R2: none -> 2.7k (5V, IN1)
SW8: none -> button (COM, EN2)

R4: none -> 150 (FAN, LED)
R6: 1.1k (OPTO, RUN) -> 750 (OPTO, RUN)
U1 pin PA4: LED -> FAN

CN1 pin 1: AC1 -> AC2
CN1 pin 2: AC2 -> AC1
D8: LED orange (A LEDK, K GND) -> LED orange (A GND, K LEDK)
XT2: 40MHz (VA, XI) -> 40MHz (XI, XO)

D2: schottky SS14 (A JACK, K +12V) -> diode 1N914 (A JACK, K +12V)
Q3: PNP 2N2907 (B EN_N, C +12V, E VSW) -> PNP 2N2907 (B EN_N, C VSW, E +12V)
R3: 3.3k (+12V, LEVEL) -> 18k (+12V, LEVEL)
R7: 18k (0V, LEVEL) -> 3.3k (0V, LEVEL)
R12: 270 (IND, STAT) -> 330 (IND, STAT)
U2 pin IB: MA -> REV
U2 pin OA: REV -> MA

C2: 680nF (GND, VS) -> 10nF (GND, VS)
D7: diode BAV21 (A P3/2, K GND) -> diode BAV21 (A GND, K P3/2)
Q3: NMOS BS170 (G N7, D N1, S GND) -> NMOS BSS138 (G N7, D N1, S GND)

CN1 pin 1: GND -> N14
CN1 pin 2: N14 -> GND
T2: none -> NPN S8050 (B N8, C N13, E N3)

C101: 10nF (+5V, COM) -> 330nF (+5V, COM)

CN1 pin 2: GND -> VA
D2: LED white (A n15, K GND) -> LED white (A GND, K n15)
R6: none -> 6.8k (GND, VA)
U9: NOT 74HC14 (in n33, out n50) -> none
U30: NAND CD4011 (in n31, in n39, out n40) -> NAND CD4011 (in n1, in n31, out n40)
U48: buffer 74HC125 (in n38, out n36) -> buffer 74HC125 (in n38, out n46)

- _Prompt_
The data above should be duplicated exactly and completely.

- _Reply to the task_
R2: none -> 2.7k (5V, IN1)
SW8: none -> button (COM, EN2)

R4: none -> 150 (FAN, LED)
R6: 1.1k (OPTO, RUN) -> 750 (OPTO, RUN)
U1 pin PA4: LED -> FAN

CN1 pin 1: AC1 -> AC2
CN1 pin 2: AC2 -> AC1
D8: LED orange (A LEDK, K GND) -> LED orange (A GND, K LEDK)
XT2: 40MHz (VA, XI) -> 40MHz (XI, XO)

D2: schottky SS14 (A JACK, K +12V) -> diode 1N914 (A JACK, K +12V)
Q3: PNP 2N2907 (B EN_N, C +12V, E VSW) -> PNP 2N2907 (B EN_N, C VSW, E +12V)
R3: 3.3k (+12V, LEVEL) -> 18k (+12V, LEVEL)
R7: 18k (0V, LEVEL) -> 3.3k (0V, LEVEL)
R12: 270 (IND, STAT) -> 330 (IND, STAT)
U2 pin IB: MA -> REV
U2 pin OA: REV -> MA

C2: 680nF (GND, VS) -> 10nF (GND, VS)
D7: diode BAV21 (A P3/2, K GND) -> diode BAV21 (A GND, K P3/2)
Q3: NMOS BS170 (G N7, D N1, S GND) -> NMOS BSS138 (G N7, D N1, S GND)

CN1 pin 1: GND -> N14
CN1 pin 2: N14 -> GND
T2: none -> NPN S8050 (B N8, C N13, E N3)

C101: 10nF (+5V, COM) -> 330nF (+5V, COM)

CN1 pin 2: GND -> VA
D2: LED white (A n15, K GND) -> LED white (A GND, K n15)
R6: none -> 6.8k (GND, VA)
U9: NOT 74HC14 (in n33, out n50) -> none
U30: NAND CD4011 (in n31, in n39, out n40) -> NAND CD4011 (in n1, in n31, out n40)
U48: buffer 74HC125 (in n38, out n36) -> buffer 74HC125 (in n38, out n46)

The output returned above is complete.